═══ INFORMATION SHOWN
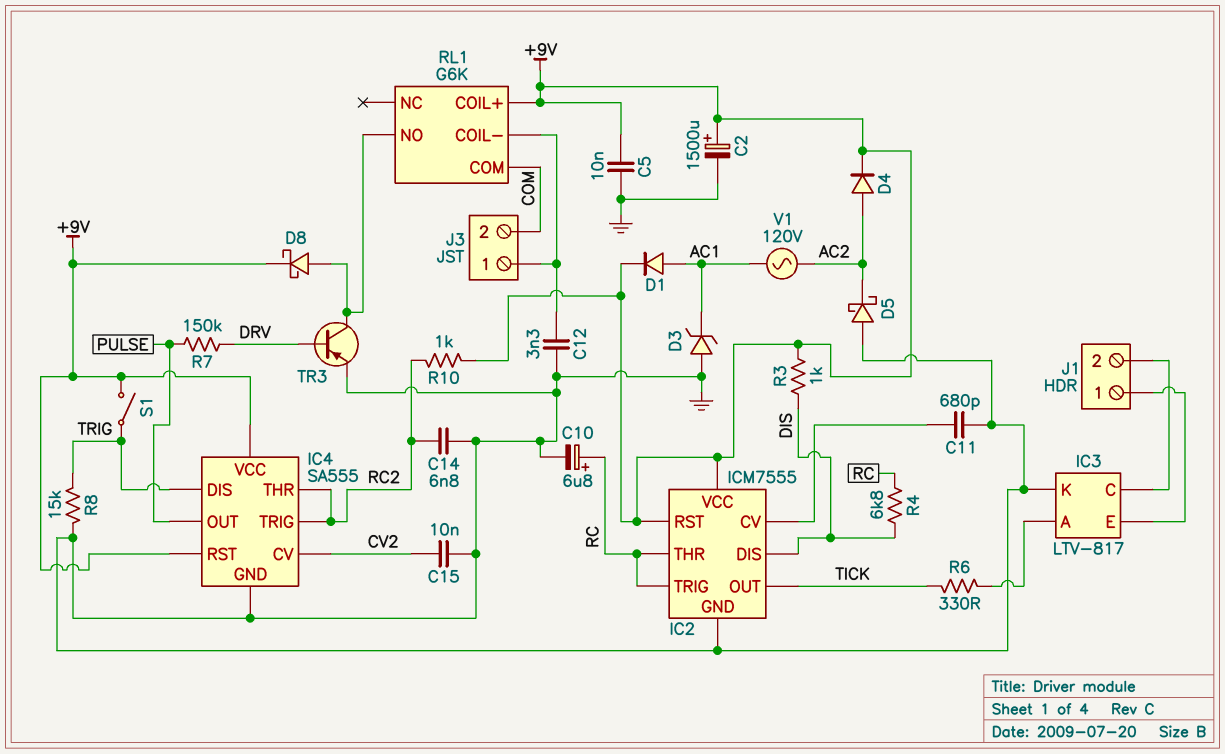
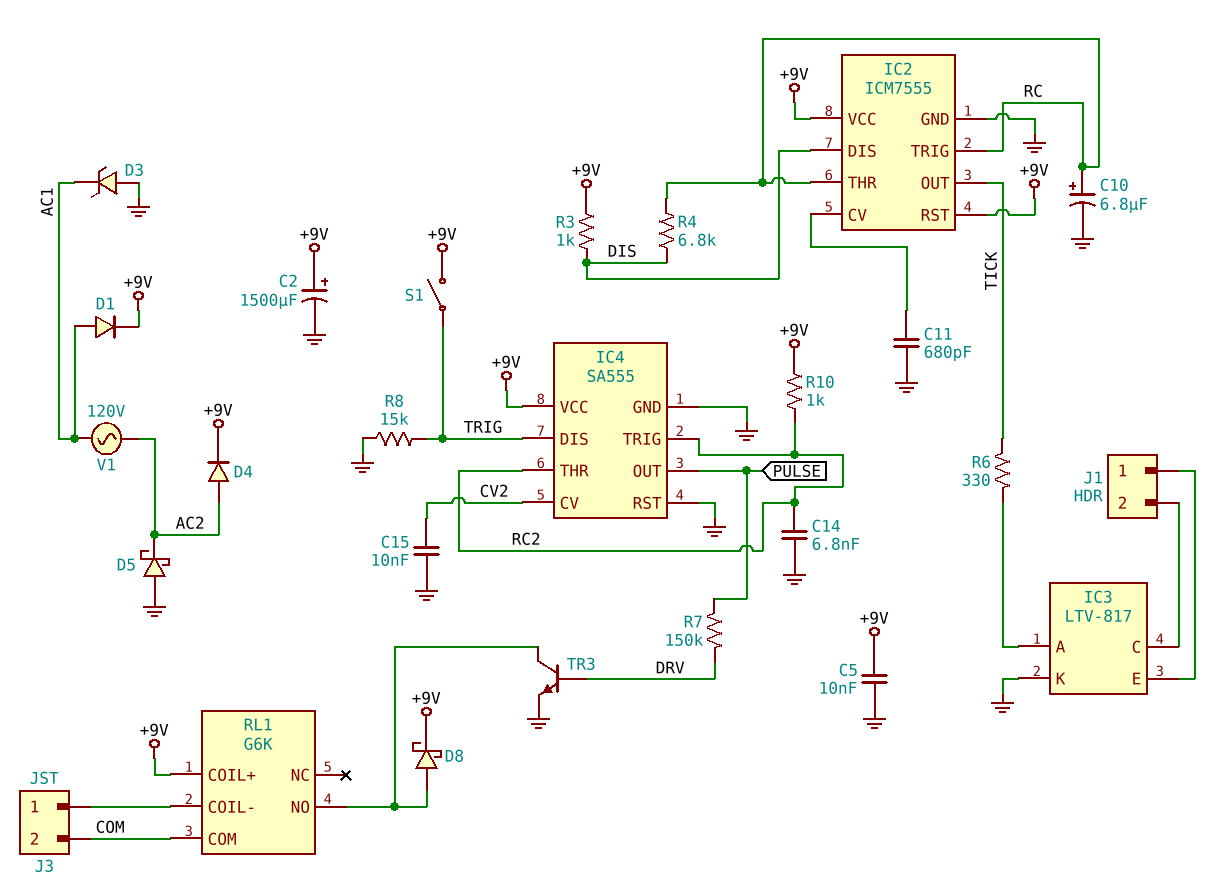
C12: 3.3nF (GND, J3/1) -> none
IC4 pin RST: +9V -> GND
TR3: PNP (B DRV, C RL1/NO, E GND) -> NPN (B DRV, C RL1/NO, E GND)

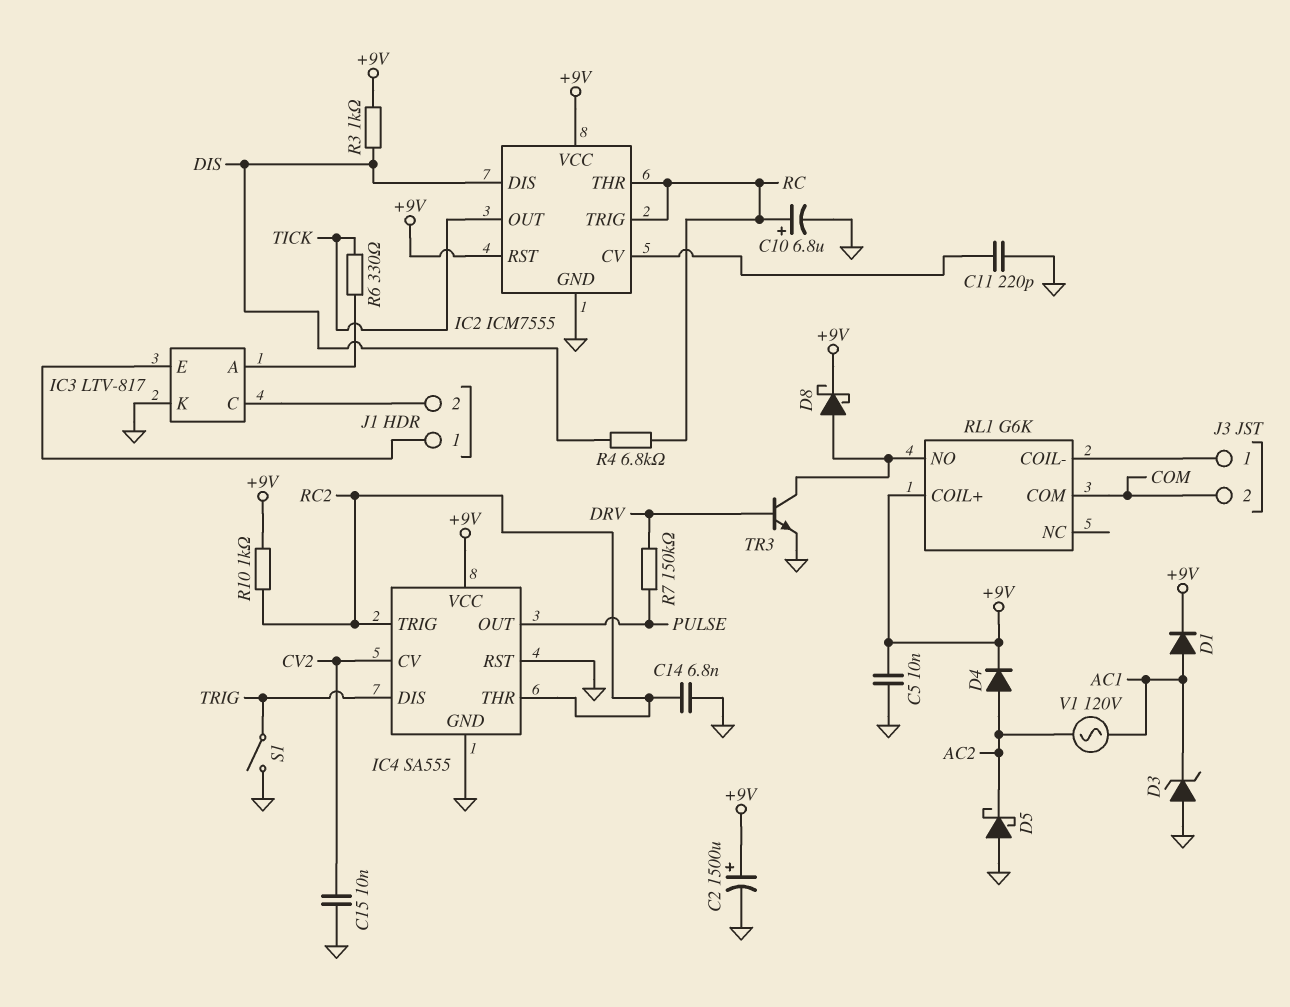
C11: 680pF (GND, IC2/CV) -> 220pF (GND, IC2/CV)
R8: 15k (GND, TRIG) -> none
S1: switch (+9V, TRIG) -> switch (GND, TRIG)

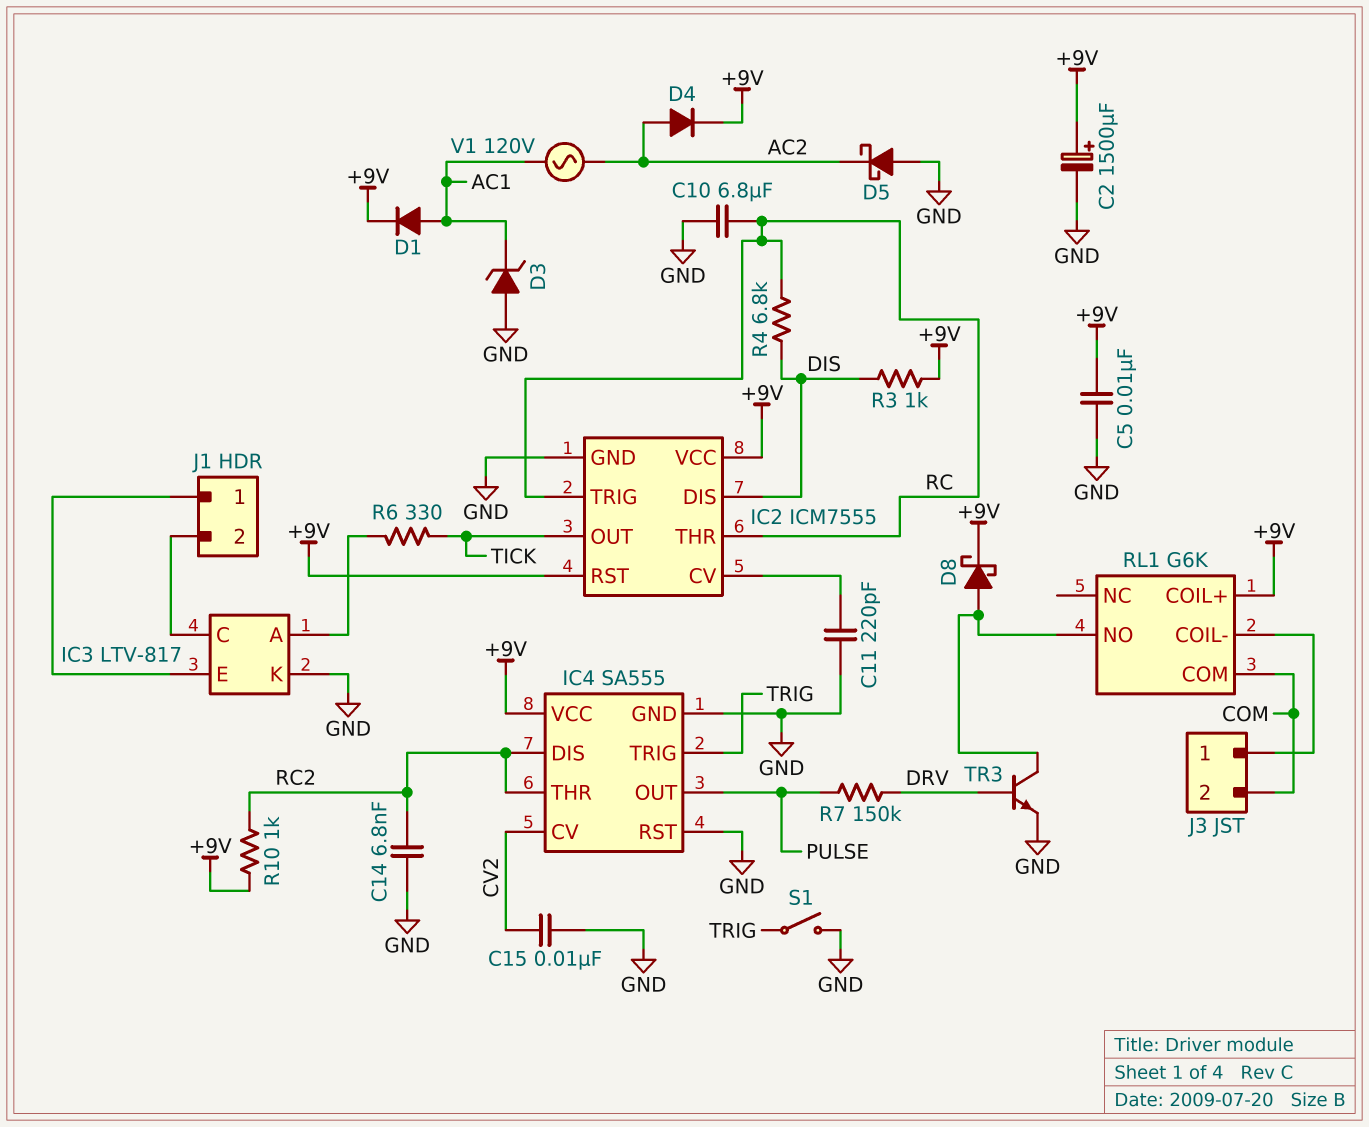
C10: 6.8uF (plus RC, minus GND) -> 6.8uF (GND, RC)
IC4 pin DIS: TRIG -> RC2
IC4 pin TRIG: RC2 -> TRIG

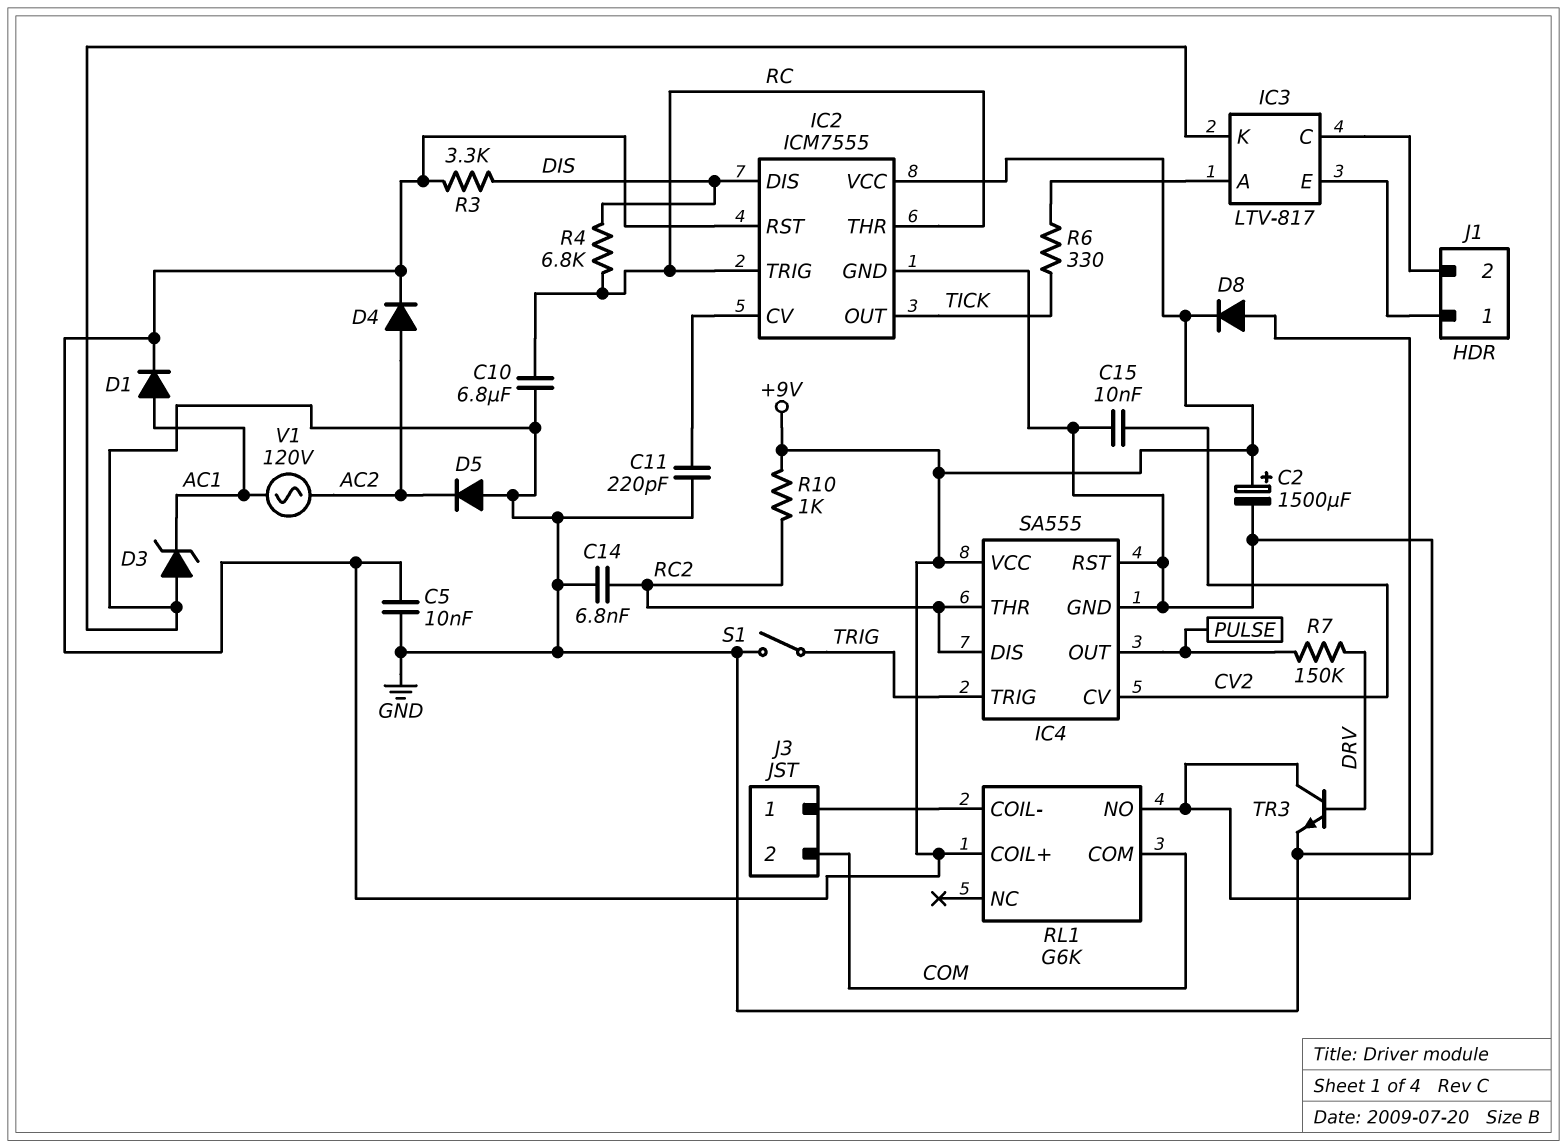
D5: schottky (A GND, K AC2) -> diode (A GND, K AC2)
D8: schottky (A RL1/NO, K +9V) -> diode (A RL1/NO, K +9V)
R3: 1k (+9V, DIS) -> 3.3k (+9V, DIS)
══════
## WHAT THIS TASK INVOLVES
The number of lines containing "schottky" is all that is wanted; tally them in the data.

## ANSWER SECTION
2